**Directions for this task:** Please give an exact transcription of the lines below, from the one that contains "red brick G3 level 2 -> none" to the very last, with no other lines.

**Data excerpt:**
+===+

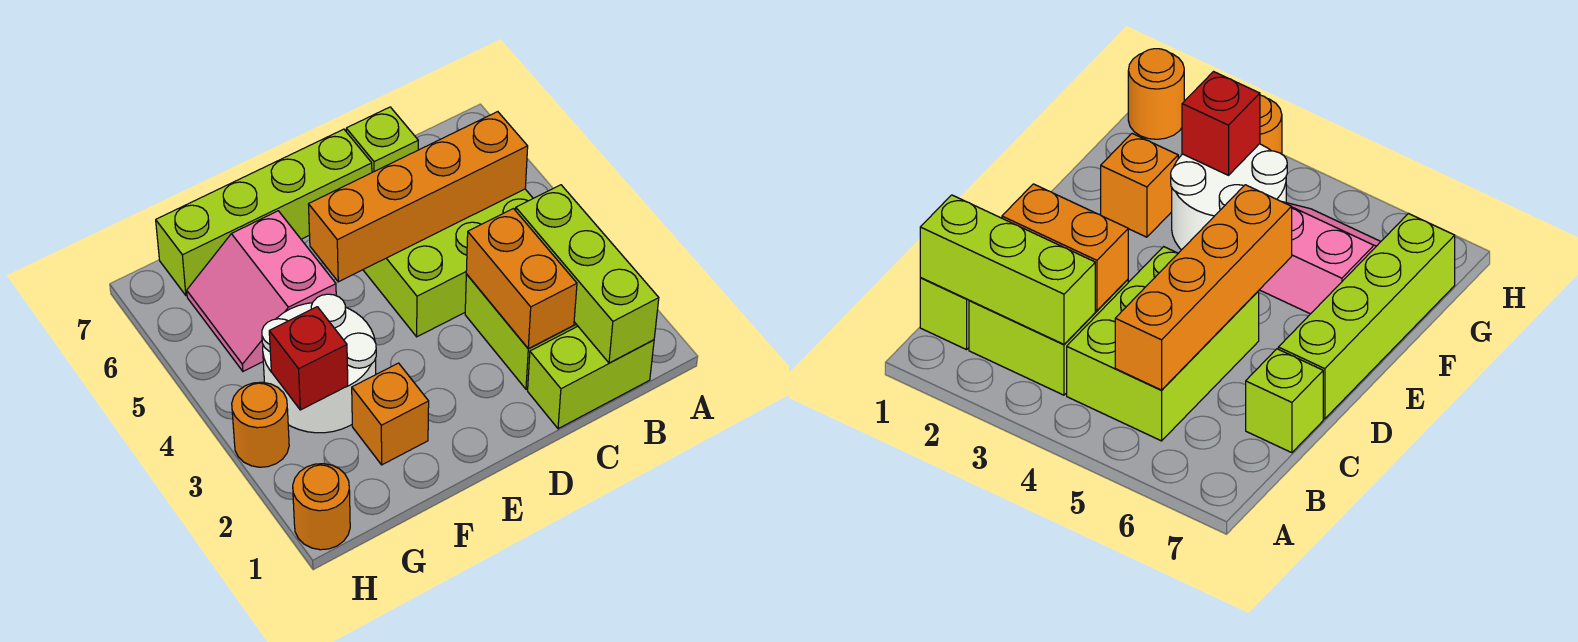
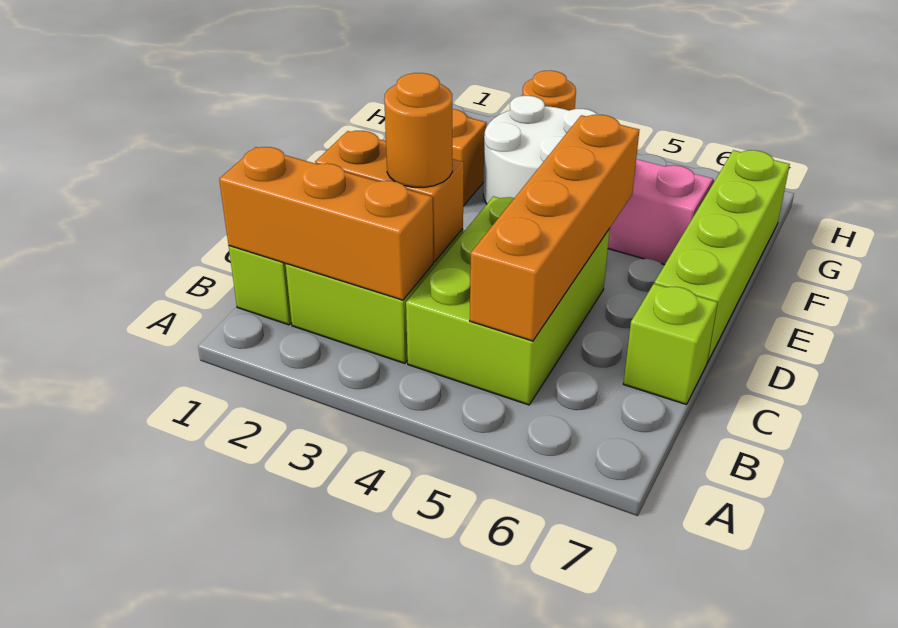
lime brick B1:B3 level 2 -> orange brick B1:B3 level 2
red brick G3 level 2 -> none
orange round brick H1 level 1 -> orange round brick C3 level 3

+===+

**Answer area:**
red brick G3 level 2 -> none
orange round brick H1 level 1 -> orange round brick C3 level 3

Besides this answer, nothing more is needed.